**THE PROBLEM:**
Would you write out the data below exactly, with every line intact?
---- SUPPLIED RECORDS
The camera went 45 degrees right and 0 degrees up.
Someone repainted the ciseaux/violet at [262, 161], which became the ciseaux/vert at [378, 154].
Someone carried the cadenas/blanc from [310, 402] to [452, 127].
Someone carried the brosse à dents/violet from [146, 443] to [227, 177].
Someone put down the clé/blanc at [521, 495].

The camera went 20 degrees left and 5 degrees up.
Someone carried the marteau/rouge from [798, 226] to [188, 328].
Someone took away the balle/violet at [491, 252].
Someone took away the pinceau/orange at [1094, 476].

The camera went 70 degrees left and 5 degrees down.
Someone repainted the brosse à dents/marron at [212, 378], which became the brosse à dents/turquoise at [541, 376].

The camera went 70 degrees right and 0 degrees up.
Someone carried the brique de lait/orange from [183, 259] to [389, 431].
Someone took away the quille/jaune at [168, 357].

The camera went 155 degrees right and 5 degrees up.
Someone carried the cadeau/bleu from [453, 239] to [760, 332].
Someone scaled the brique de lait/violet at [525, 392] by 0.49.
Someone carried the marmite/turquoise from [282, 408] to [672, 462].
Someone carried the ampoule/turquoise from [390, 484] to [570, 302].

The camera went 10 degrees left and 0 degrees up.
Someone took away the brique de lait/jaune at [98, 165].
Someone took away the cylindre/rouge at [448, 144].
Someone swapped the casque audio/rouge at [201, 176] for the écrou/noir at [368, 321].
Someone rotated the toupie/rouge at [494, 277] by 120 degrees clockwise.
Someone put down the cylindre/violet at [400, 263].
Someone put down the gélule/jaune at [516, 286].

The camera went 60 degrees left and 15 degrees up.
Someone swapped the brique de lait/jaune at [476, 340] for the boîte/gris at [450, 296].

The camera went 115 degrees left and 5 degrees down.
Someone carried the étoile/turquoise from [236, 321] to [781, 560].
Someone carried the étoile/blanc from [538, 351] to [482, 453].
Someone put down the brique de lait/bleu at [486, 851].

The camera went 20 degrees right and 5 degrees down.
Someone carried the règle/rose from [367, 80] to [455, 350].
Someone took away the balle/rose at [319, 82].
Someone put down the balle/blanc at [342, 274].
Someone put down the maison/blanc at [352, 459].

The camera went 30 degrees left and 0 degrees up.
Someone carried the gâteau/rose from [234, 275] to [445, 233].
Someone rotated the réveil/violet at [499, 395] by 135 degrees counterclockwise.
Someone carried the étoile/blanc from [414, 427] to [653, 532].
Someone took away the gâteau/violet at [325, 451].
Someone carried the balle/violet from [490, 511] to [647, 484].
--------
**YOUR RESPONSE:**
The camera went 45 degrees right and 0 degrees up.
Someone repainted the ciseaux/violet at [262, 161], which became the ciseaux/vert at [378, 154].
Someone carried the cadenas/blanc from [310, 402] to [452, 127].
Someone carried the brosse à dents/violet from [146, 443] to [227, 177].
Someone put down the clé/blanc at [521, 495].

The camera went 20 degrees left and 5 degrees up.
Someone carried the marteau/rouge from [798, 226] to [188, 328].
Someone took away the balle/violet at [491, 252].
Someone took away the pinceau/orange at [1094, 476].

The camera went 70 degrees left and 5 degrees down.
Someone repainted the brosse à dents/marron at [212, 378], which became the brosse à dents/turquoise at [541, 376].

The camera went 70 degrees right and 0 degrees up.
Someone carried the brique de lait/orange from [183, 259] to [389, 431].
Someone took away the quille/jaune at [168, 357].

The camera went 155 degrees right and 5 degrees up.
Someone carried the cadeau/bleu from [453, 239] to [760, 332].
Someone scaled the brique de lait/violet at [525, 392] by 0.49.
Someone carried the marmite/turquoise from [282, 408] to [672, 462].
Someone carried the ampoule/turquoise from [390, 484] to [570, 302].

The camera went 10 degrees left and 0 degrees up.
Someone took away the brique de lait/jaune at [98, 165].
Someone took away the cylindre/rouge at [448, 144].
Someone swapped the casque audio/rouge at [201, 176] for the écrou/noir at [368, 321].
Someone rotated the toupie/rouge at [494, 277] by 120 degrees clockwise.
Someone put down the cylindre/violet at [400, 263].
Someone put down the gélule/jaune at [516, 286].

The camera went 60 degrees left and 15 degrees up.
Someone swapped the brique de lait/jaune at [476, 340] for the boîte/gris at [450, 296].

The camera went 115 degrees left and 5 degrees down.
Someone carried the étoile/turquoise from [236, 321] to [781, 560].
Someone carried the étoile/blanc from [538, 351] to [482, 453].
Someone put down the brique de lait/bleu at [486, 851].

The camera went 20 degrees right and 5 degrees down.
Someone carried the règle/rose from [367, 80] to [455, 350].
Someone took away the balle/rose at [319, 82].
Someone put down the balle/blanc at [342, 274].
Someone put down the maison/blanc at [352, 459].

The camera went 30 degrees left and 0 degrees up.
Someone carried the gâteau/rose from [234, 275] to [445, 233].
Someone rotated the réveil/violet at [499, 395] by 135 degrees counterclockwise.
Someone carried the étoile/blanc from [414, 427] to [653, 532].
Someone took away the gâteau/violet at [325, 451].
Someone carried the balle/violet from [490, 511] to [647, 484].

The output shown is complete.